Start DATASET EXCERPTS

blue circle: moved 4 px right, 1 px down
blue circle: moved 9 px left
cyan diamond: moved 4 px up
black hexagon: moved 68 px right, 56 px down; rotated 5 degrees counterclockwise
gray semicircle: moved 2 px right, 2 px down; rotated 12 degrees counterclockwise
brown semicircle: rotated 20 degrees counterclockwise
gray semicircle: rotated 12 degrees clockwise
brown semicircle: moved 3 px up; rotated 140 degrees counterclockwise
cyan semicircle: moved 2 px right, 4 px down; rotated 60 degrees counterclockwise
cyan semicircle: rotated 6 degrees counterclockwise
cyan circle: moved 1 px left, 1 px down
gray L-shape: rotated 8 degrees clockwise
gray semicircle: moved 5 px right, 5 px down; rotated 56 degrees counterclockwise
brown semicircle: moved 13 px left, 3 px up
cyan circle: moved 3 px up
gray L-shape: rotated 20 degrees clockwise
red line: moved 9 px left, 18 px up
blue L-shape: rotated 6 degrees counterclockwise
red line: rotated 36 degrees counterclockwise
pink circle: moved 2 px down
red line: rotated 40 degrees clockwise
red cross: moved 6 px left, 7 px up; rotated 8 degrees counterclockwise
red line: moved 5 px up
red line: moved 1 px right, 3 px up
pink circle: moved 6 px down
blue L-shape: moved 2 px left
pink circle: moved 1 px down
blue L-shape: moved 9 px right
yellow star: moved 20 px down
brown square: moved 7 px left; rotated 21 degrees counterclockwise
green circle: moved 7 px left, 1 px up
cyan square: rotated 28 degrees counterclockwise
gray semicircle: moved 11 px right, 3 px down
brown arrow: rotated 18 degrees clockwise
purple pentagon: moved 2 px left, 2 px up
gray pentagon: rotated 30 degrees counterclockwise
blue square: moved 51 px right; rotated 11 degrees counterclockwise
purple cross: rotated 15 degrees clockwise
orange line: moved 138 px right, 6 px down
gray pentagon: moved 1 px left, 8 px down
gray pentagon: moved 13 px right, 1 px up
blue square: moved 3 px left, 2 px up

End DATASET EXCERPTS

**WRITTEN REQUEST**
Rewrite the records with every "semicircle" changed to "half circle", keeping everything else the same.

**WRITTEN RESPONSE**
blue circle: moved 4 px right, 1 px down
blue circle: moved 9 px left
cyan diamond: moved 4 px up
black hexagon: moved 68 px right, 56 px down; rotated 5 degrees counterclockwise
gray half circle: moved 2 px right, 2 px down; rotated 12 degrees counterclockwise
brown half circle: rotated 20 degrees counterclockwise
gray half circle: rotated 12 degrees clockwise
brown half circle: moved 3 px up; rotated 140 degrees counterclockwise
cyan half circle: moved 2 px right, 4 px down; rotated 60 degrees counterclockwise
cyan half circle: rotated 6 degrees counterclockwise
cyan circle: moved 1 px left, 1 px down
gray L-shape: rotated 8 degrees clockwise
gray half circle: moved 5 px right, 5 px down; rotated 56 degrees counterclockwise
brown half circle: moved 13 px left, 3 px up
cyan circle: moved 3 px up
gray L-shape: rotated 20 degrees clockwise
red line: moved 9 px left, 18 px up
blue L-shape: rotated 6 degrees counterclockwise
red line: rotated 36 degrees counterclockwise
pink circle: moved 2 px down
red line: rotated 40 degrees clockwise
red cross: moved 6 px left, 7 px up; rotated 8 degrees counterclockwise
red line: moved 5 px up
red line: moved 1 px right, 3 px up
pink circle: moved 6 px down
blue L-shape: moved 2 px left
pink circle: moved 1 px down
blue L-shape: moved 9 px right
yellow star: moved 20 px down
brown square: moved 7 px left; rotated 21 degrees counterclockwise
green circle: moved 7 px left, 1 px up
cyan square: rotated 28 degrees counterclockwise
gray half circle: moved 11 px right, 3 px down
brown arrow: rotated 18 degrees clockwise
purple pentagon: moved 2 px left, 2 px up
gray pentagon: rotated 30 degrees counterclockwise
blue square: moved 51 px right; rotated 11 degrees counterclockwise
purple cross: rotated 15 degrees clockwise
orange line: moved 138 px right, 6 px down
gray pentagon: moved 1 px left, 8 px down
gray pentagon: moved 13 px right, 1 px up
blue square: moved 3 px left, 2 px up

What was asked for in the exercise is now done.